Records from a data source
"""

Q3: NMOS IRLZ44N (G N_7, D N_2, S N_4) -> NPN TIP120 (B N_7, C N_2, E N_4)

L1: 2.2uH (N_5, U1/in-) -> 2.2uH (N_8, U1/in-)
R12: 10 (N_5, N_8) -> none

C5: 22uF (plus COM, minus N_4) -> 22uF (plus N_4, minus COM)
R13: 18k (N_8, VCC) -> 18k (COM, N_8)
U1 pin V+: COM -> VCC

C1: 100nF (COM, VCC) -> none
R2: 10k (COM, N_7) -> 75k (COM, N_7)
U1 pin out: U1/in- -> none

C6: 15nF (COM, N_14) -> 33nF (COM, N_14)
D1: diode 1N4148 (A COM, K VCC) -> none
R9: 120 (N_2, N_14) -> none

"""
"""

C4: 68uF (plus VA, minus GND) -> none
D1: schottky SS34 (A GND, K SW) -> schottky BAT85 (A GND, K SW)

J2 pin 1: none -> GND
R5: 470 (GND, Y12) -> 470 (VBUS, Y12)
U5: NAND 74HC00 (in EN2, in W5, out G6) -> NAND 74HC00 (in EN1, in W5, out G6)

"""
"""

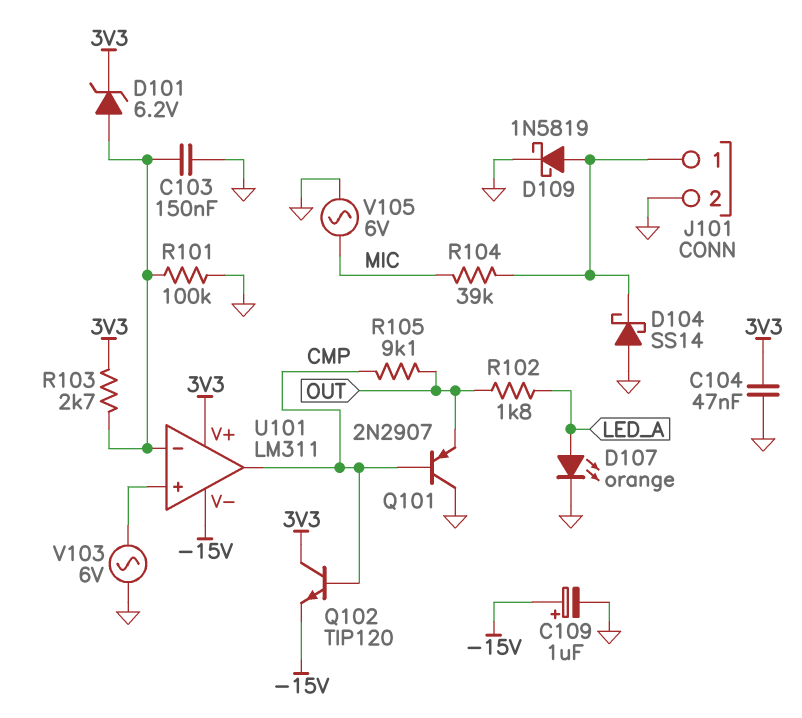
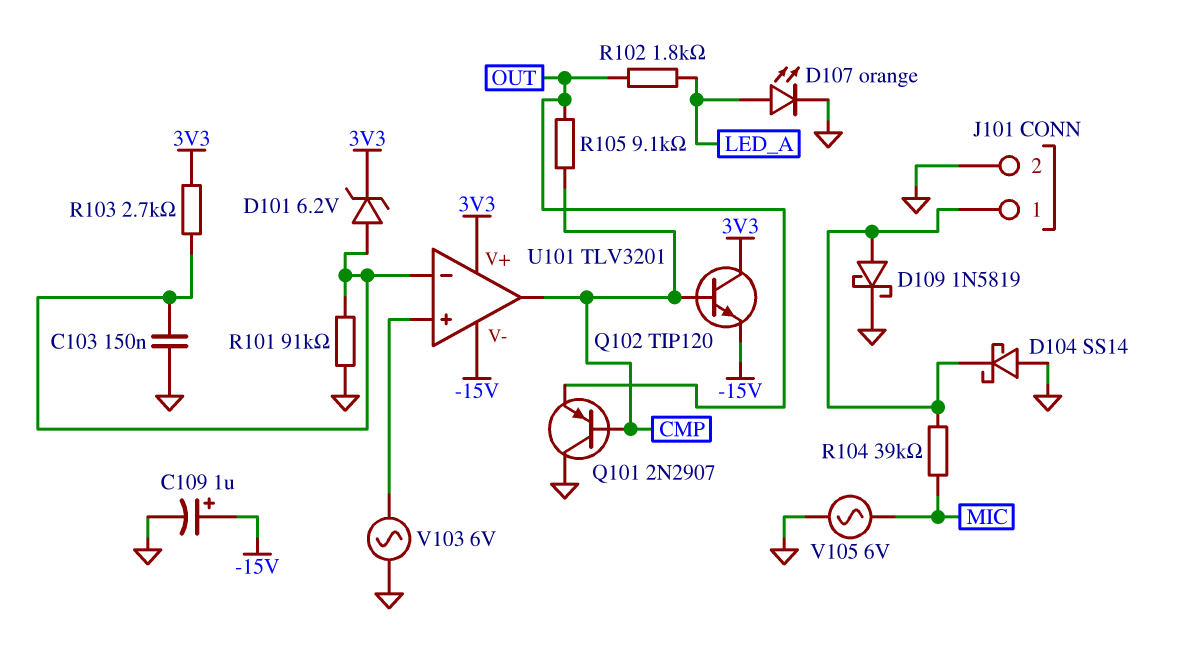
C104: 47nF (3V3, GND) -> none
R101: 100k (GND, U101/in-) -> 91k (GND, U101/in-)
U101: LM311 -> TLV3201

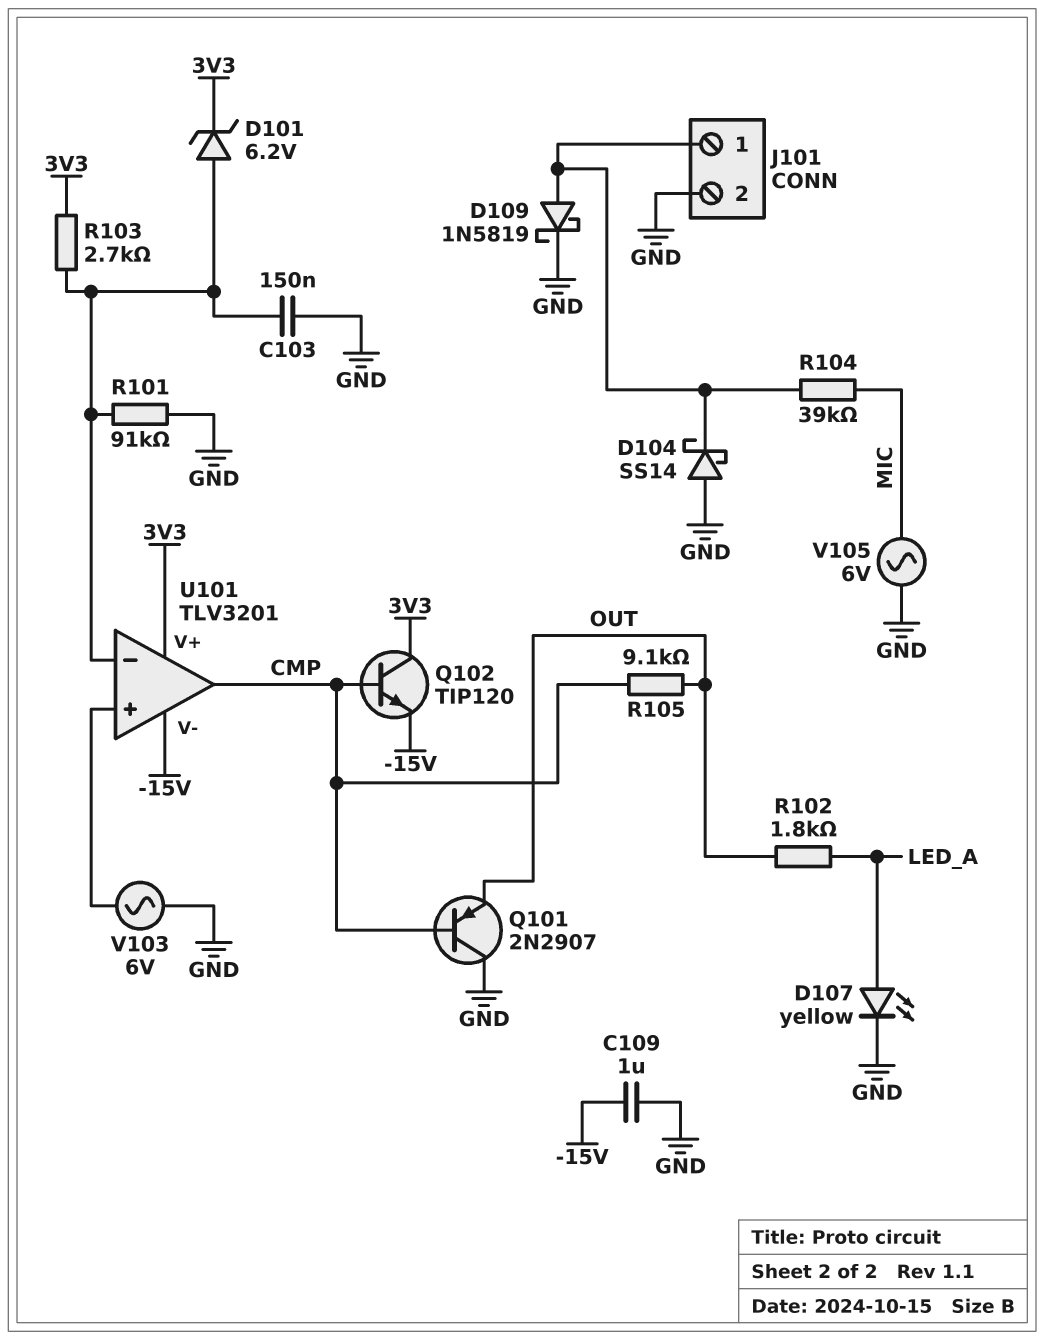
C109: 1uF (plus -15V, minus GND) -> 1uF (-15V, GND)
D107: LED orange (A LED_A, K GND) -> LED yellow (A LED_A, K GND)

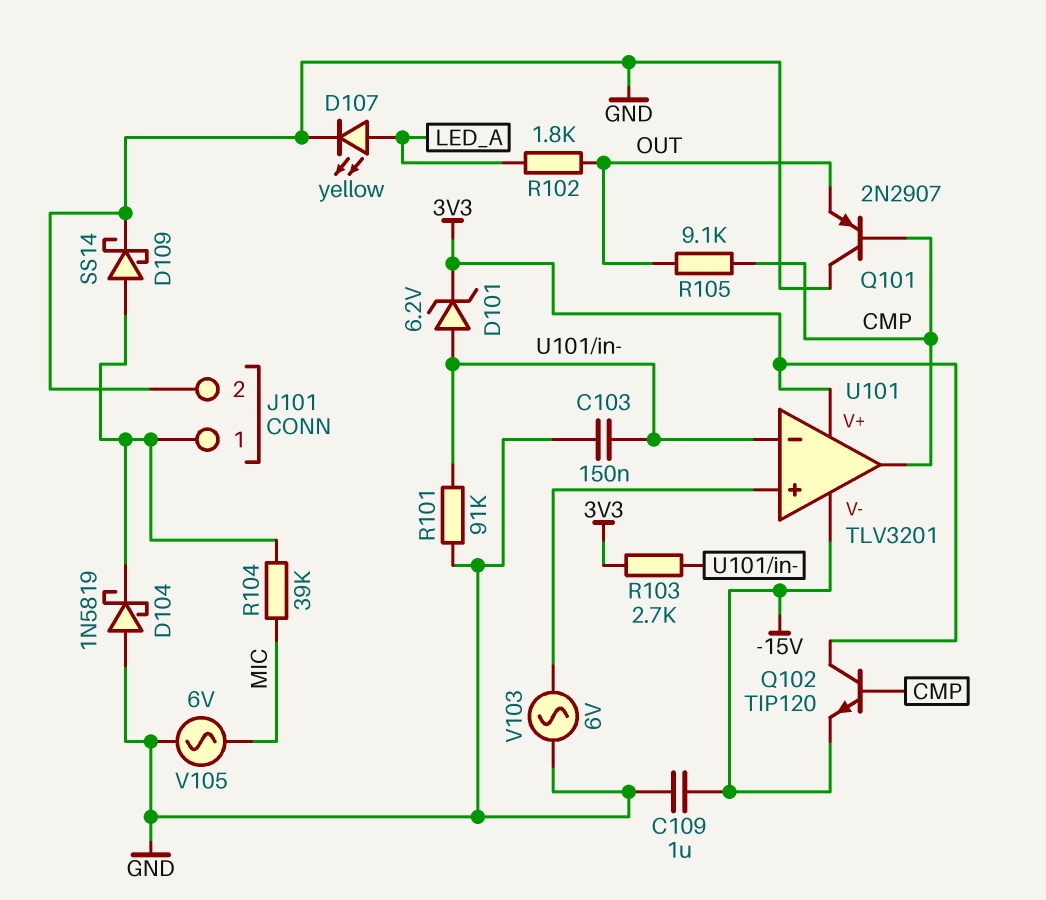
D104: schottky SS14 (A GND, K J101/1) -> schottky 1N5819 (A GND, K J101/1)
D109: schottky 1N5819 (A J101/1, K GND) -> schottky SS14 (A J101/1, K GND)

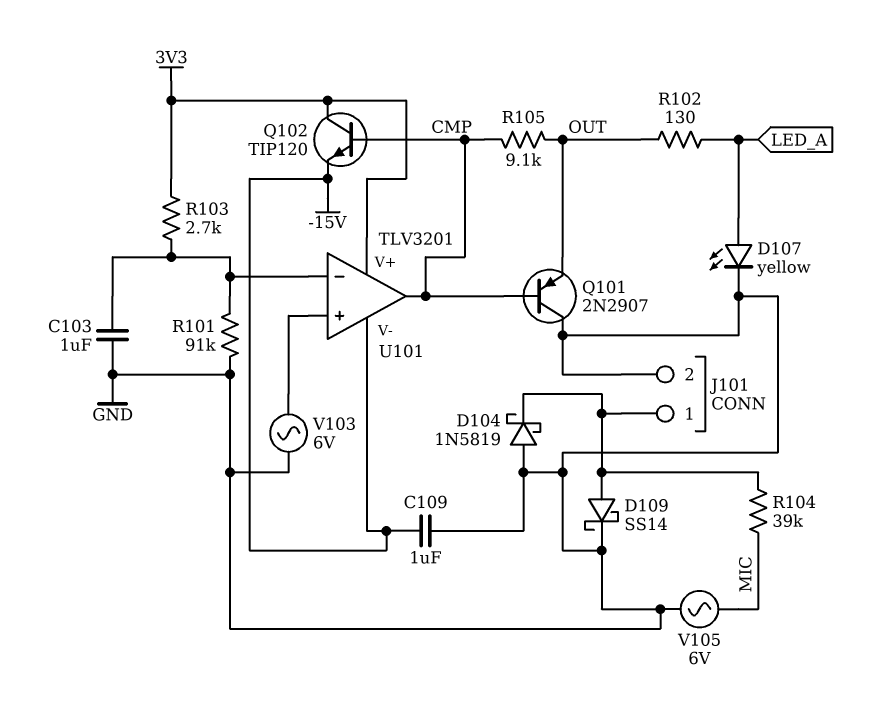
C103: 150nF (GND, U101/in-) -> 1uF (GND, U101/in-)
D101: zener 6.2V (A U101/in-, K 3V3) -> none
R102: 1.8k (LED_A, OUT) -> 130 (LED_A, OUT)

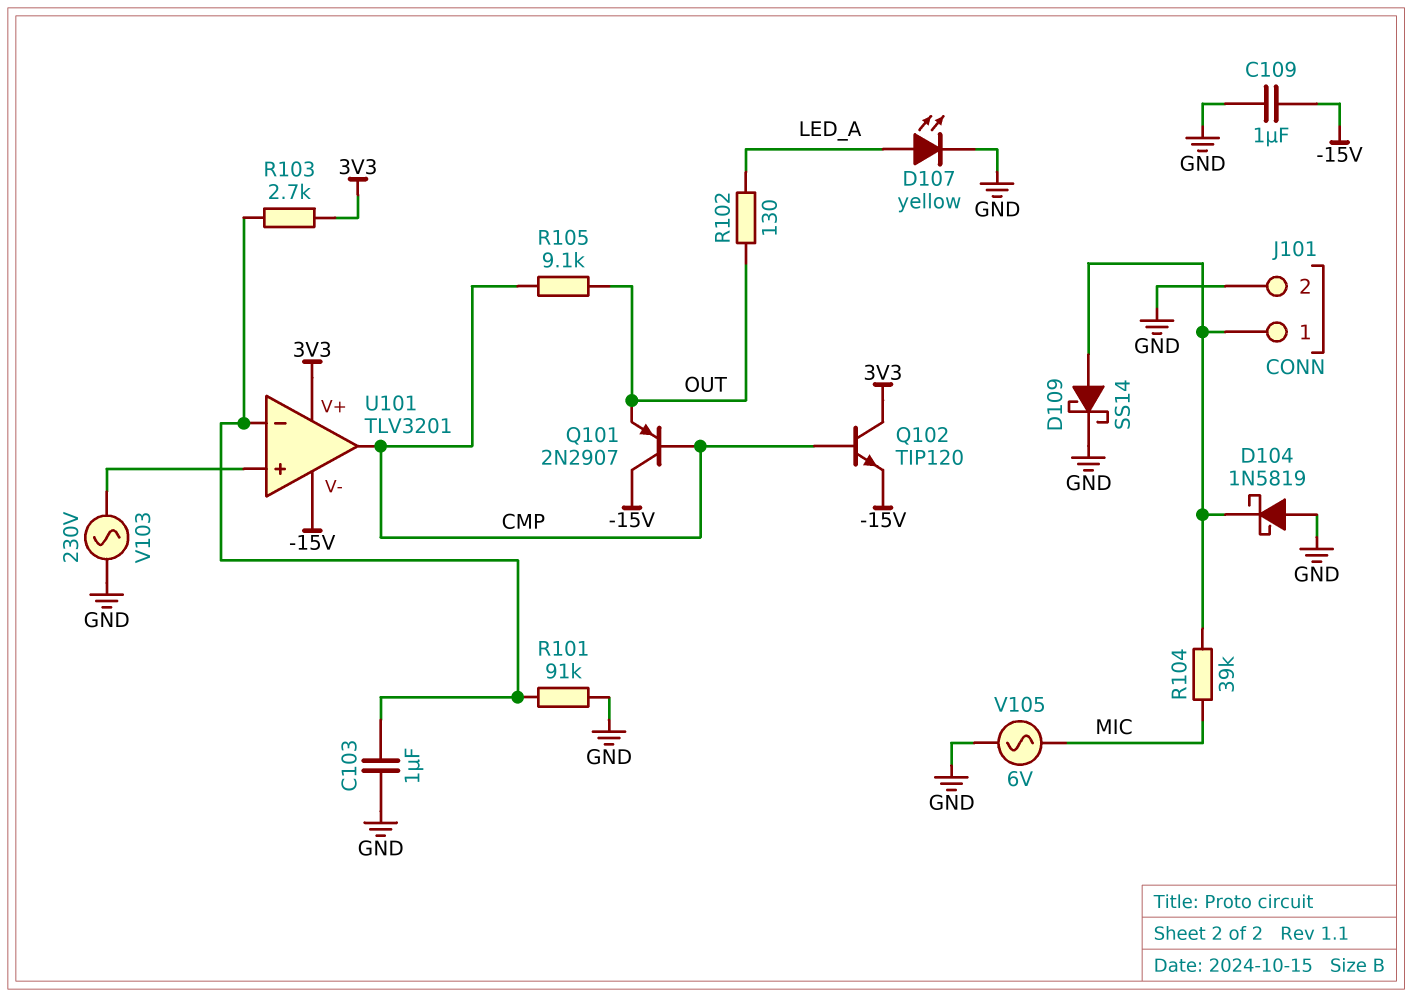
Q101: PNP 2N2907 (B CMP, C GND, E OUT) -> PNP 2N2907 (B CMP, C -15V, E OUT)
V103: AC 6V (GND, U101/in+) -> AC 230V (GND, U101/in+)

"""

Action item — Among the entries, how many lines include the word "minus"? Answer with only the number.

Written answer — 3